→ **Goal of the exercise**
Give back each line of the material that contains the word "BUZZER".
Records START
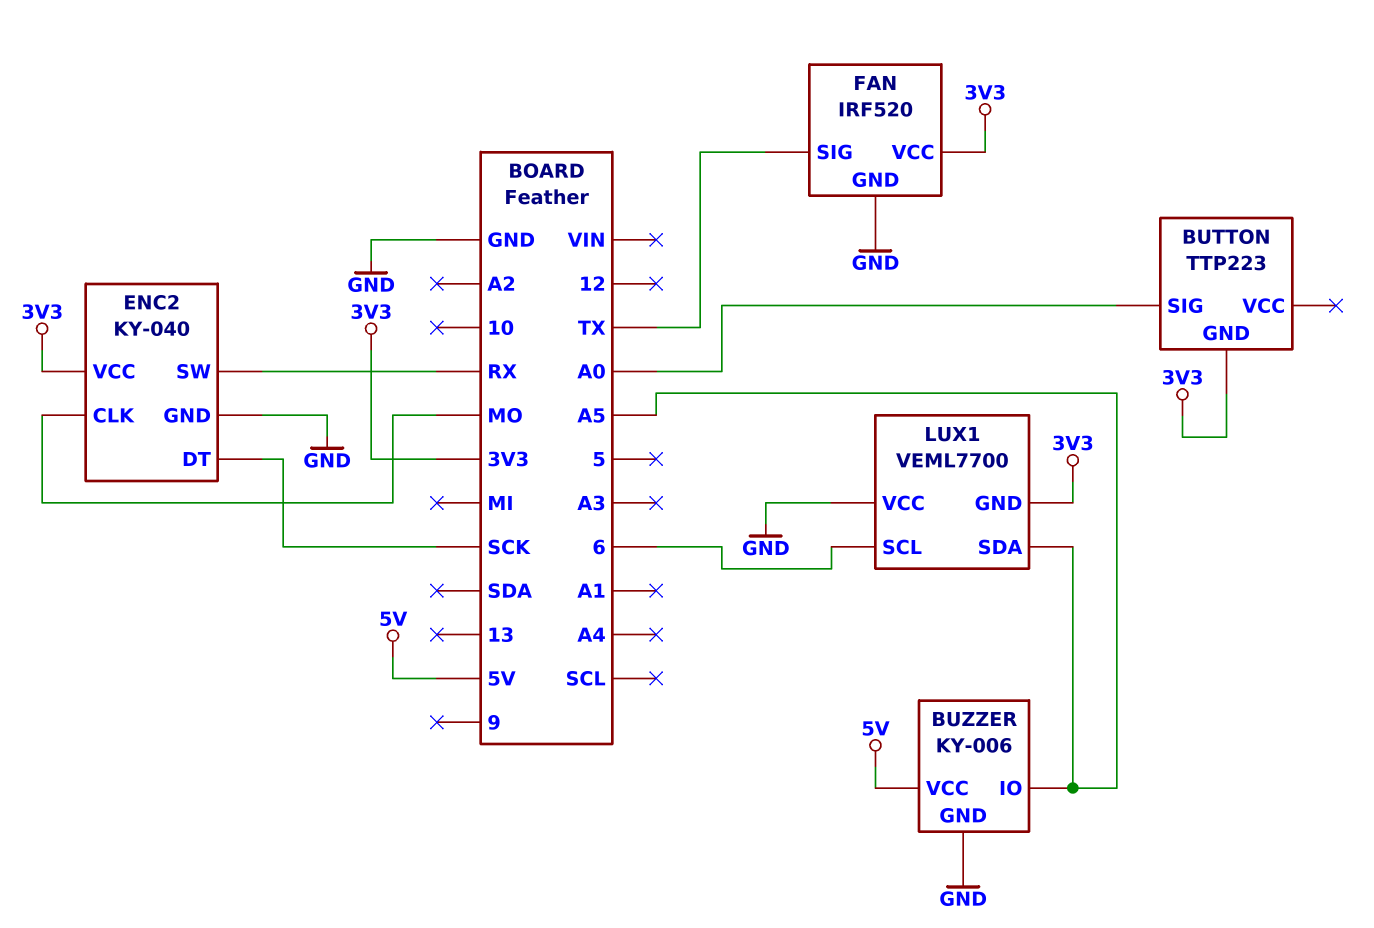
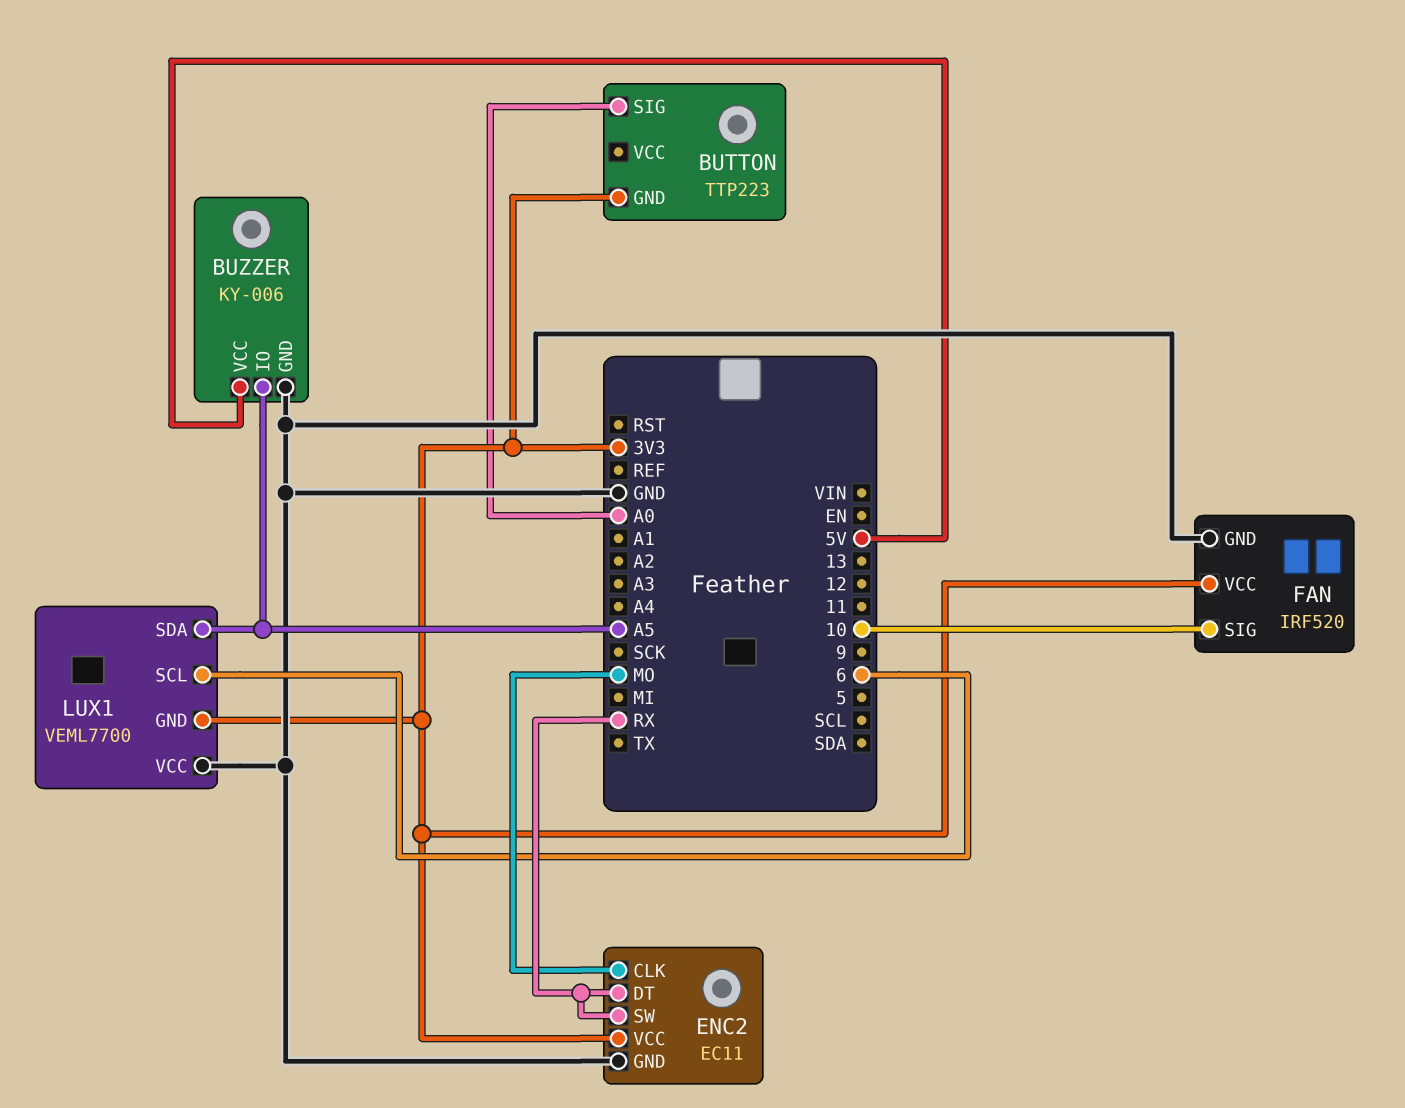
ENC2: KY-040 -> EC11
ENC2 pin DT: SCK -> RX
FAN pin SIG: TX -> 10

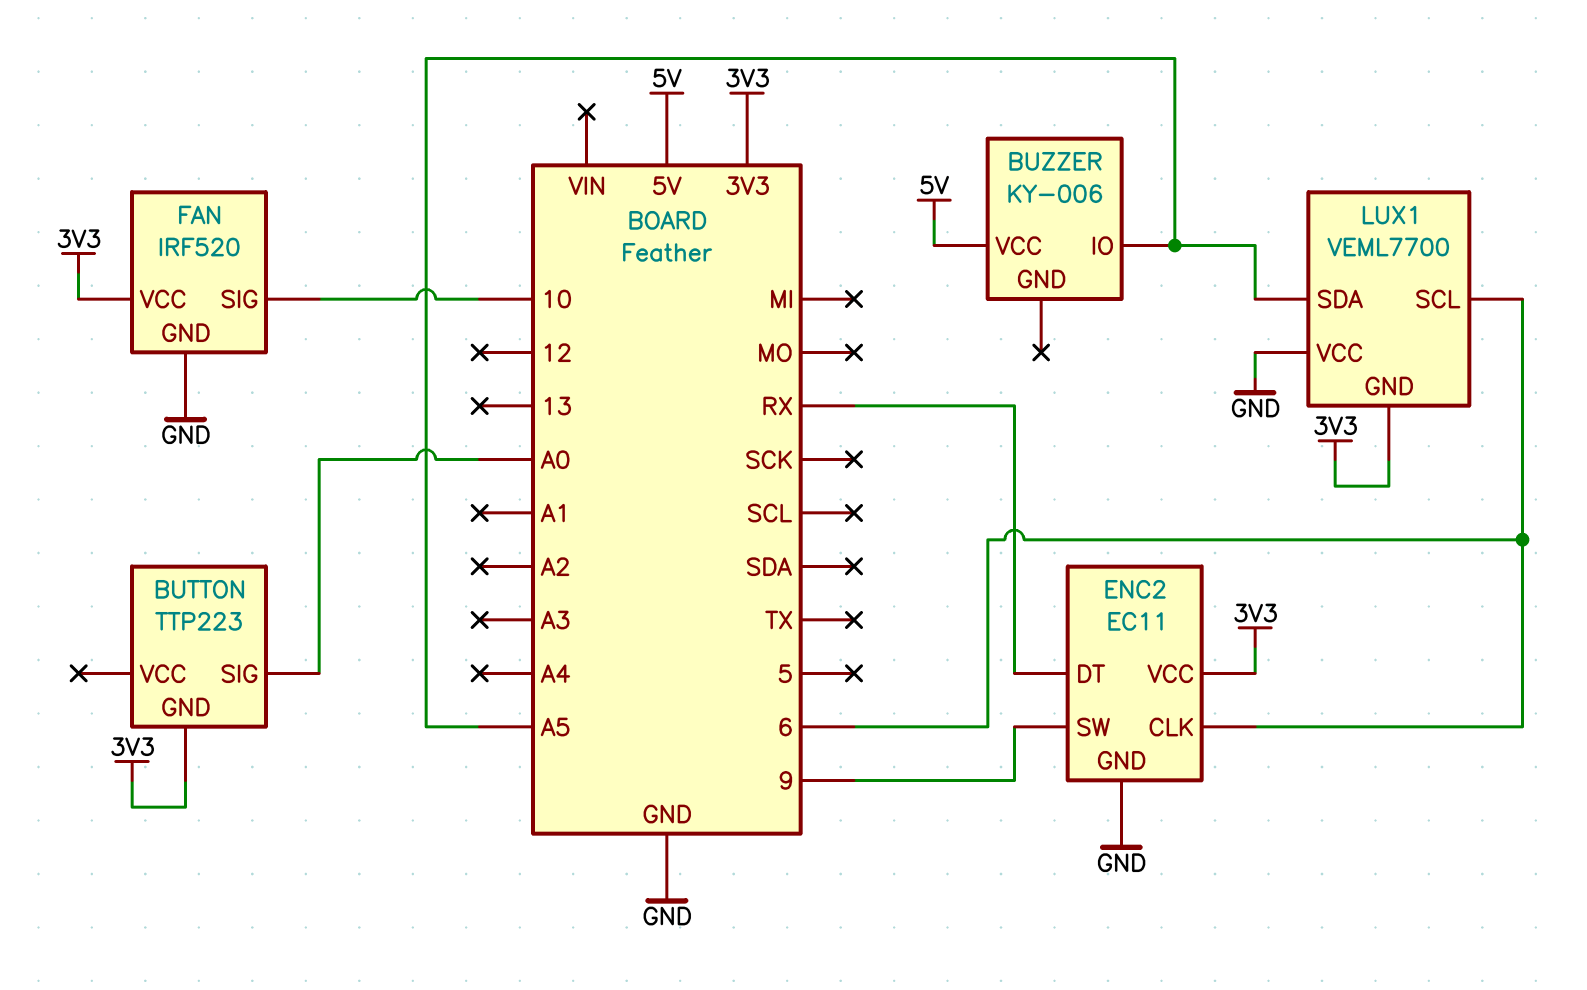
BUZZER pin GND: GND -> none
ENC2 pin CLK: MO -> 6
ENC2 pin SW: RX -> 9

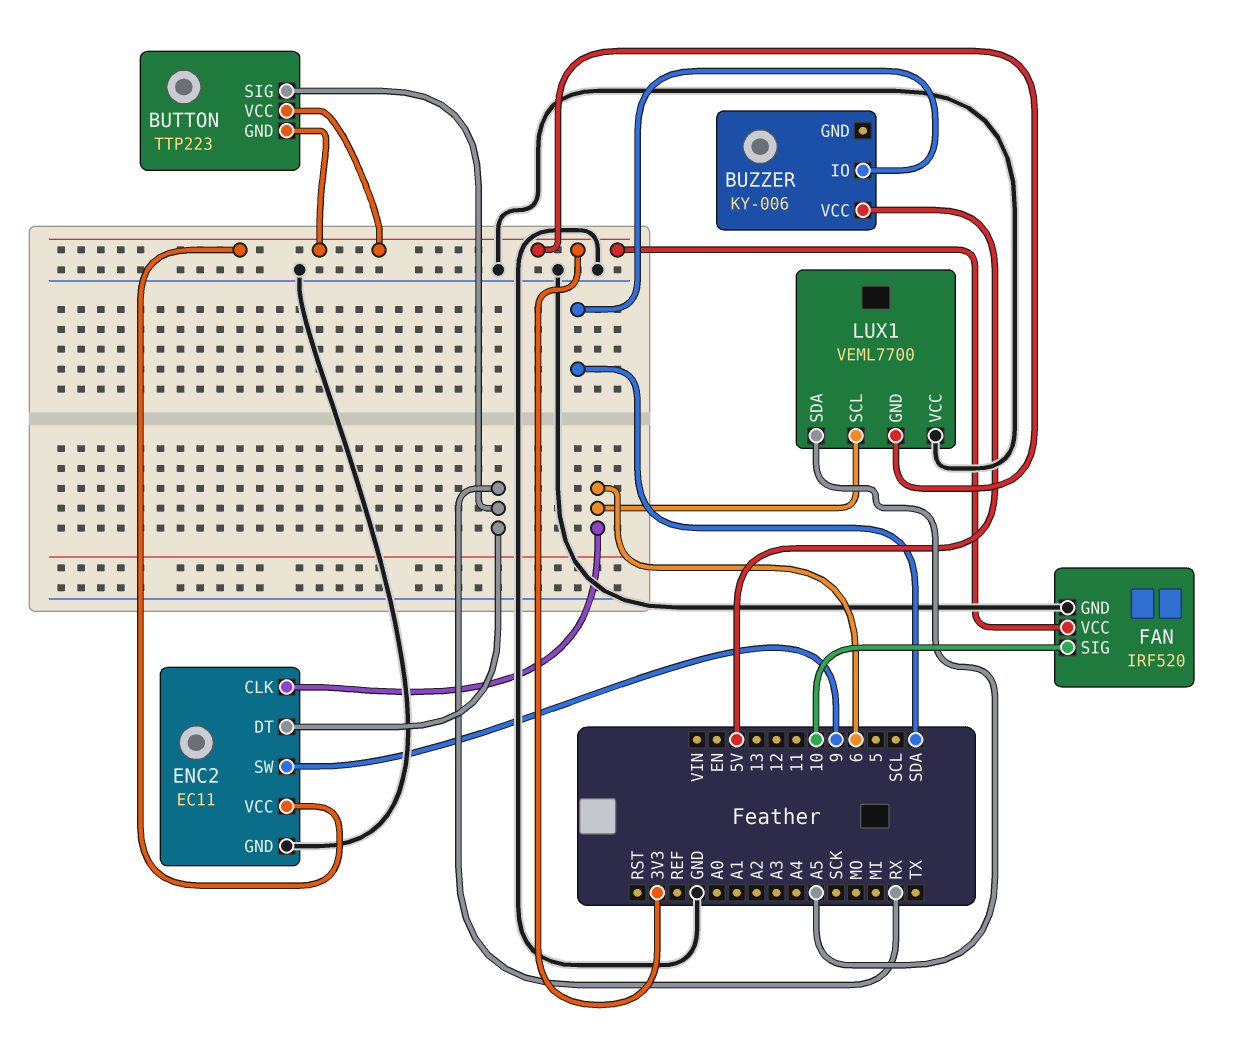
BUTTON pin SIG: A0 -> RX
BUTTON pin VCC: none -> 3V3
BUZZER pin IO: A5 -> SDA

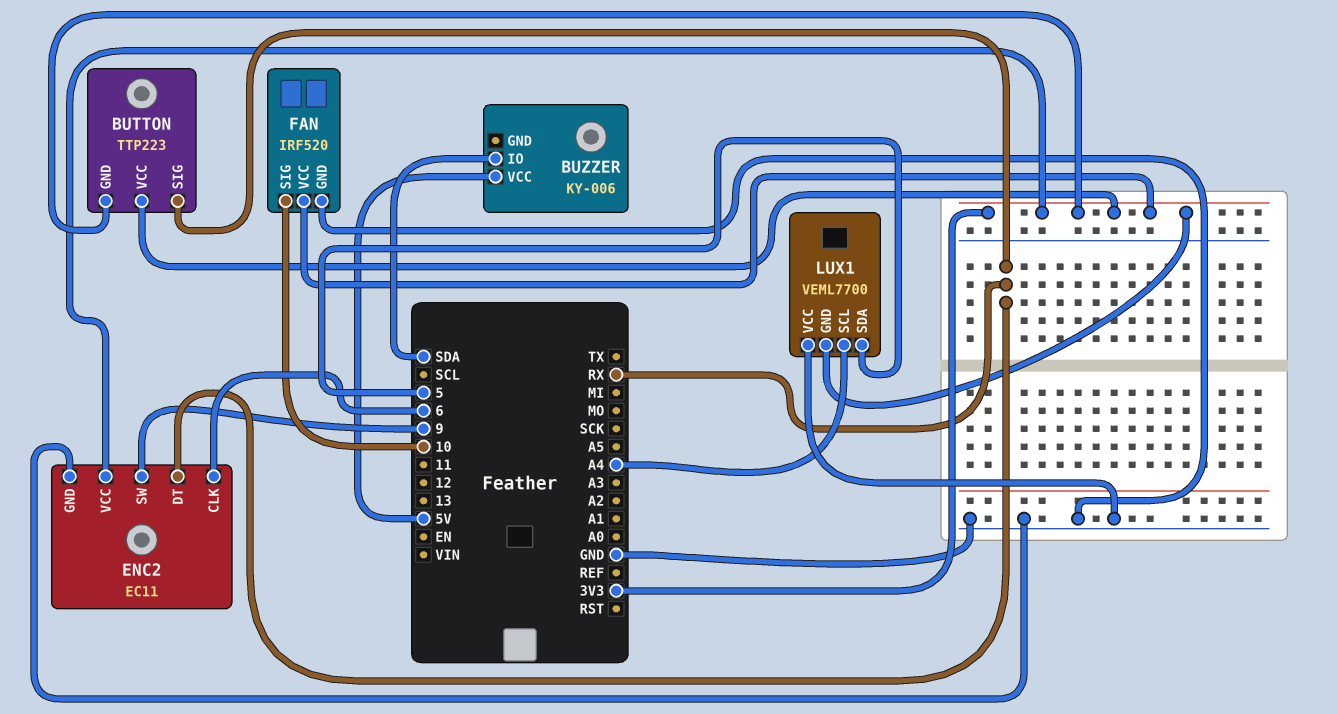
LUX1 pin SCL: 6 -> A4
LUX1 pin SDA: A5 -> 5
Records END
→ **Response below**
BUZZER pin GND: GND -> none
BUZZER pin IO: A5 -> SDA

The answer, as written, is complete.